[Available records — start]

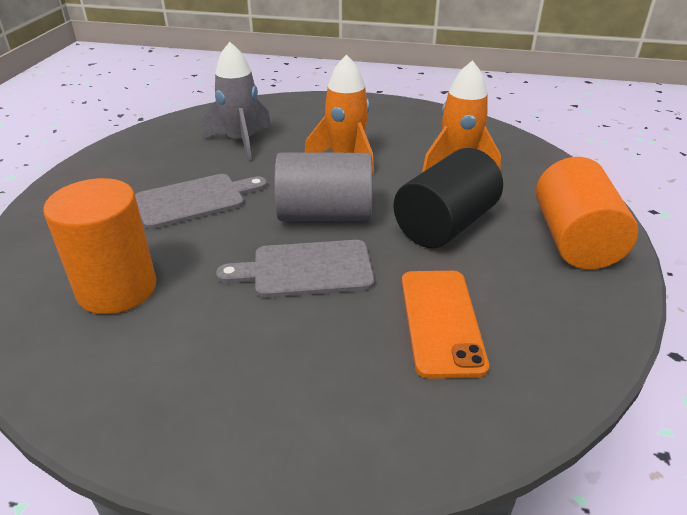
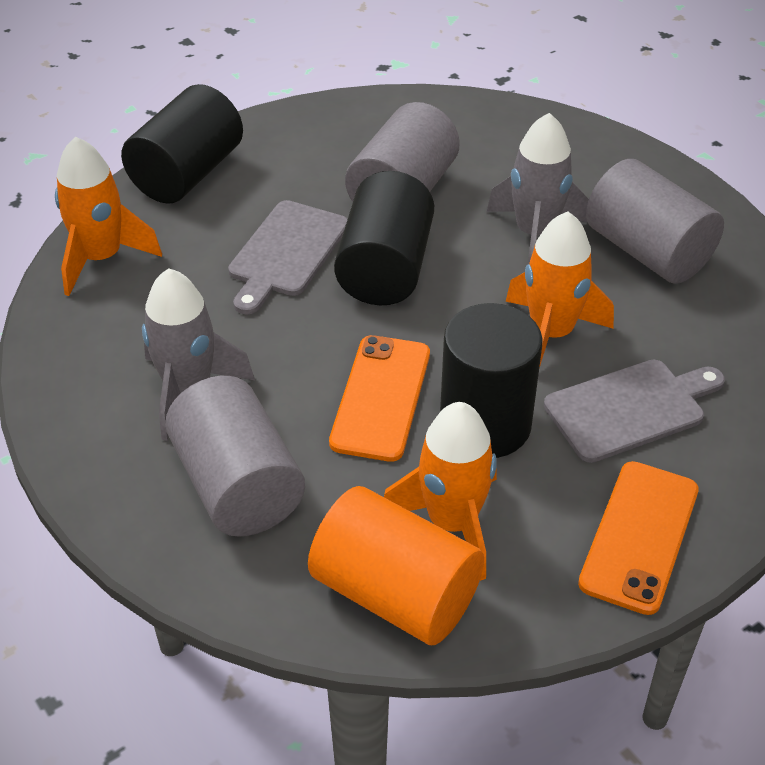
black cylinder: 1 -> 3
grey cylinder: 1 -> 3
grey rocket: 1 -> 2
orange cylinder: 2 -> 1
orange phone: 1 -> 2
orange rocket: 2 -> 3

[Available records — finish]

To do — Count every line in the entries above where the word "cylinder" appears; respond with the number alone.

Expected answer — 3